----- Supplied information

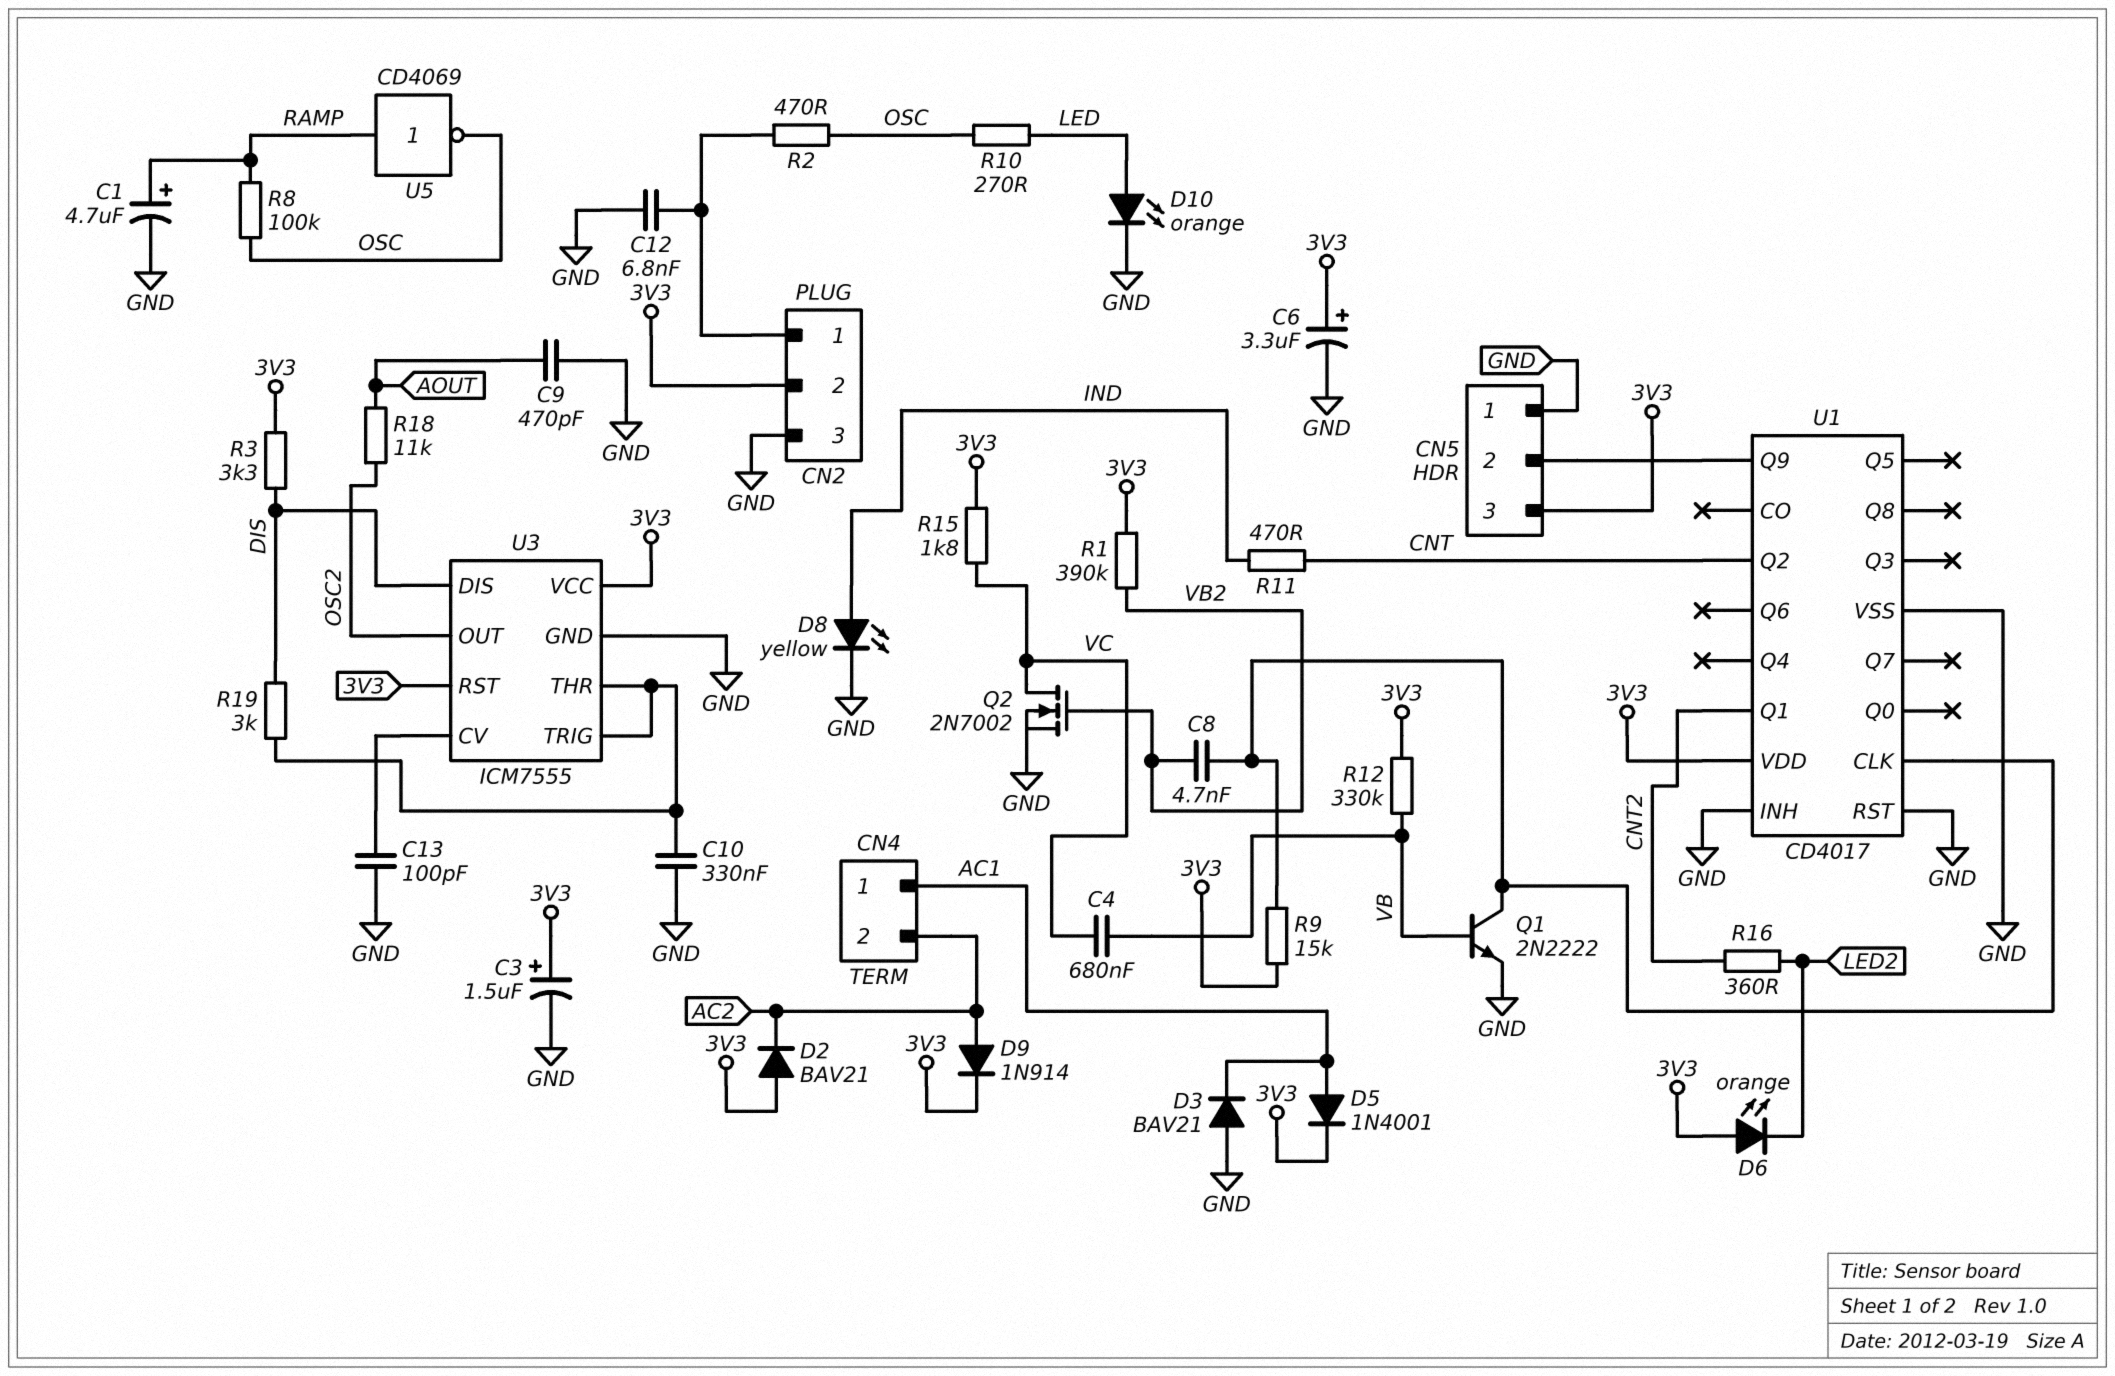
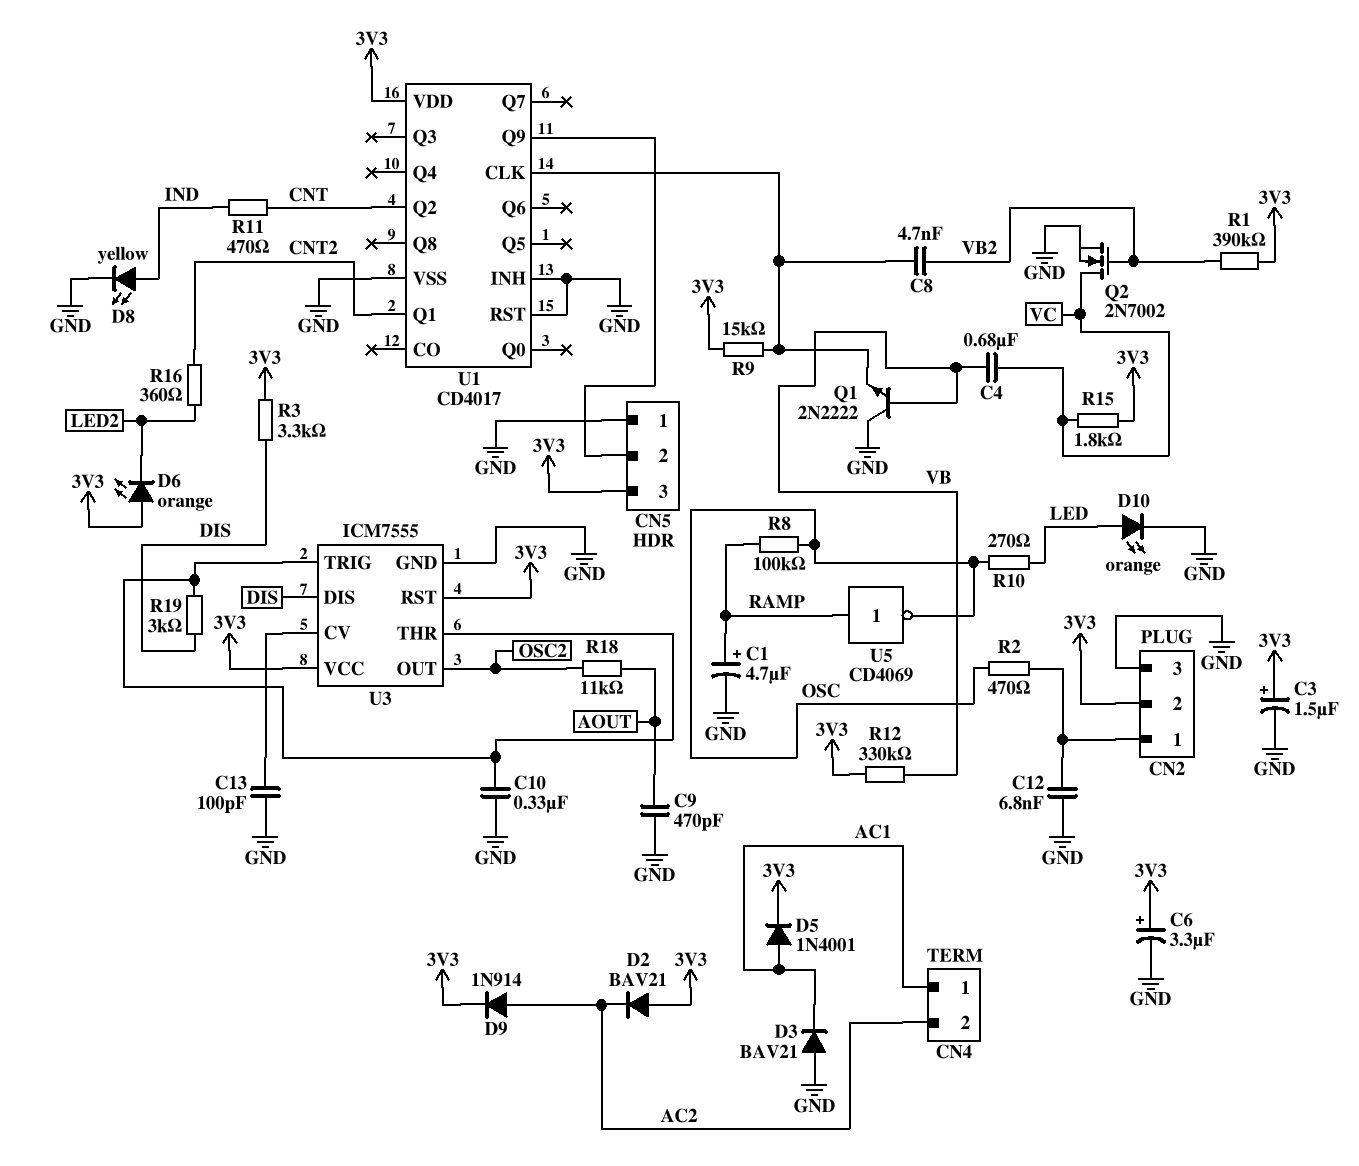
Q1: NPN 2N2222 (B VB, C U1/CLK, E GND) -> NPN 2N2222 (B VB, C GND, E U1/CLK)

----------
----- Supplied information

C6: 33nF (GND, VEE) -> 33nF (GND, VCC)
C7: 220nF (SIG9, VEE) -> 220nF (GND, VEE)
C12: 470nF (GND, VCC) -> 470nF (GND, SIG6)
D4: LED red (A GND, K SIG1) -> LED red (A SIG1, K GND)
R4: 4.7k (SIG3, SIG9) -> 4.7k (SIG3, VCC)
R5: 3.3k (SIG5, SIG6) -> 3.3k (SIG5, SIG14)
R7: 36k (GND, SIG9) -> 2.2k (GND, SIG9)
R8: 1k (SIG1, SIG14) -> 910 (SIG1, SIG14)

----------
----- Supplied information

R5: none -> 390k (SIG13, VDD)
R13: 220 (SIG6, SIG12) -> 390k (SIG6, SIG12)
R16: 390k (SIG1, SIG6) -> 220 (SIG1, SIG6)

----------

Required work
Return exactly the lines above from the line that has "C12: 470nF (GND, VCC) -> 470nF (GND, SIG6)" through the line that has "R8: 1k (SIG1, SIG14) -> 910 (SIG1, SIG14)", inclusive, and nothing else.

Solution to this task
C12: 470nF (GND, VCC) -> 470nF (GND, SIG6)
D4: LED red (A GND, K SIG1) -> LED red (A SIG1, K GND)
R4: 4.7k (SIG3, SIG9) -> 4.7k (SIG3, VCC)
R5: 3.3k (SIG5, SIG6) -> 3.3k (SIG5, SIG14)
R7: 36k (GND, SIG9) -> 2.2k (GND, SIG9)
R8: 1k (SIG1, SIG14) -> 910 (SIG1, SIG14)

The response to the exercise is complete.